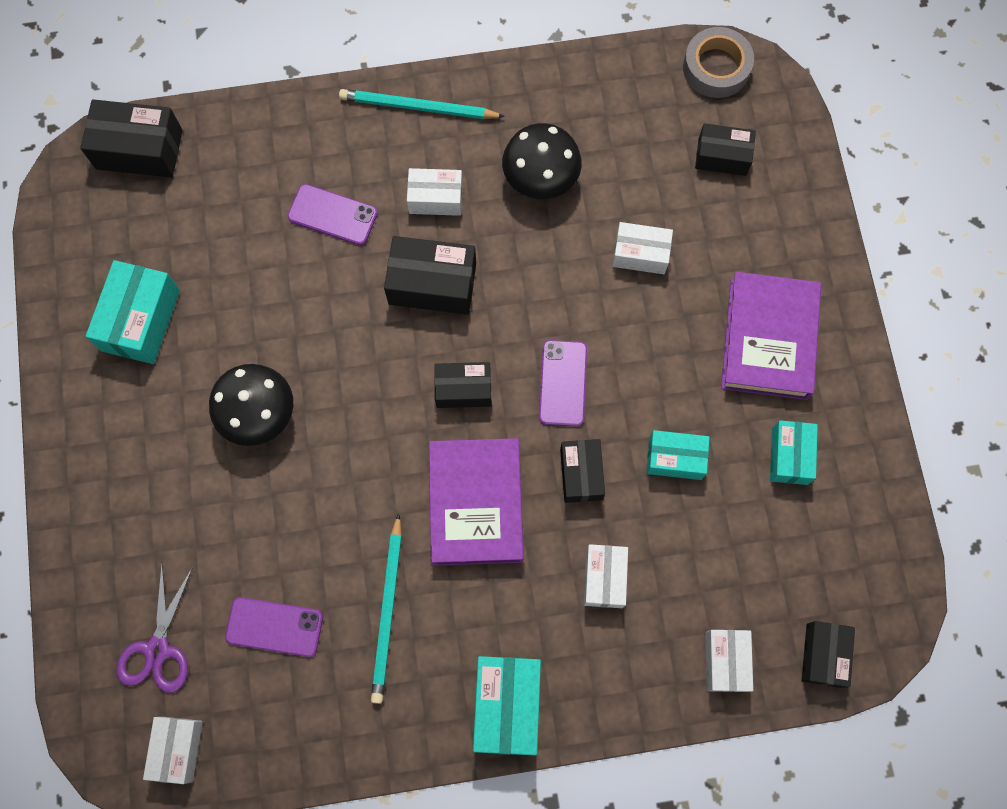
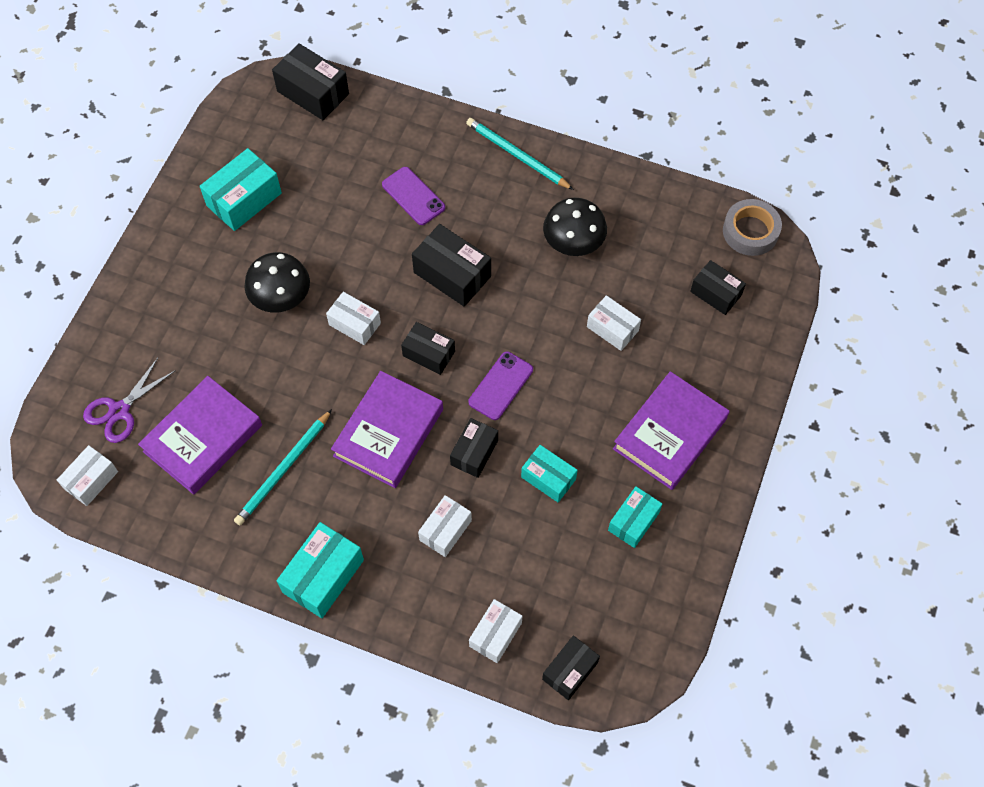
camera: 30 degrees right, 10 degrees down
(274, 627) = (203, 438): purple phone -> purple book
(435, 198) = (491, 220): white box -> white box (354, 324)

> [WHAT TO WORK ON]: Exactly repeat the data above; the pictures do not belong in your copy.

> [SOLVED PROBLEM]:
camera: 30 degrees right, 10 degrees down
(274, 627) = (203, 438): purple phone -> purple book
(435, 198) = (491, 220): white box -> white box (354, 324)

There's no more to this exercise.